**What this task involves:**
Starting with the line that contains "purple cupcake: 3 -> 1" and stopping after the line that contains "yellow pear: 0 -> 3", return each line below exactly as written, with no others.

**Data provided:**
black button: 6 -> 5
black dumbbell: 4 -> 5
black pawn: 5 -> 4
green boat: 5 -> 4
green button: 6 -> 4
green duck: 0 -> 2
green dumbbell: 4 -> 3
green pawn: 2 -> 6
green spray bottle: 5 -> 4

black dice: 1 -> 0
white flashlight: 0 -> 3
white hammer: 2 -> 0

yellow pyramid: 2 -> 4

...

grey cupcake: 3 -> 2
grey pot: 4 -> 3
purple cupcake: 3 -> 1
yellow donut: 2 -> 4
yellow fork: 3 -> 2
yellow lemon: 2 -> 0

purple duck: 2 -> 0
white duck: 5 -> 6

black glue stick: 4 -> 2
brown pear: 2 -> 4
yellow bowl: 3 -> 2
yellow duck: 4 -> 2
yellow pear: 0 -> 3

**Your solution:**
purple cupcake: 3 -> 1
yellow donut: 2 -> 4
yellow fork: 3 -> 2
yellow lemon: 2 -> 0

purple duck: 2 -> 0
white duck: 5 -> 6

black glue stick: 4 -> 2
brown pear: 2 -> 4
yellow bowl: 3 -> 2
yellow duck: 4 -> 2
yellow pear: 0 -> 3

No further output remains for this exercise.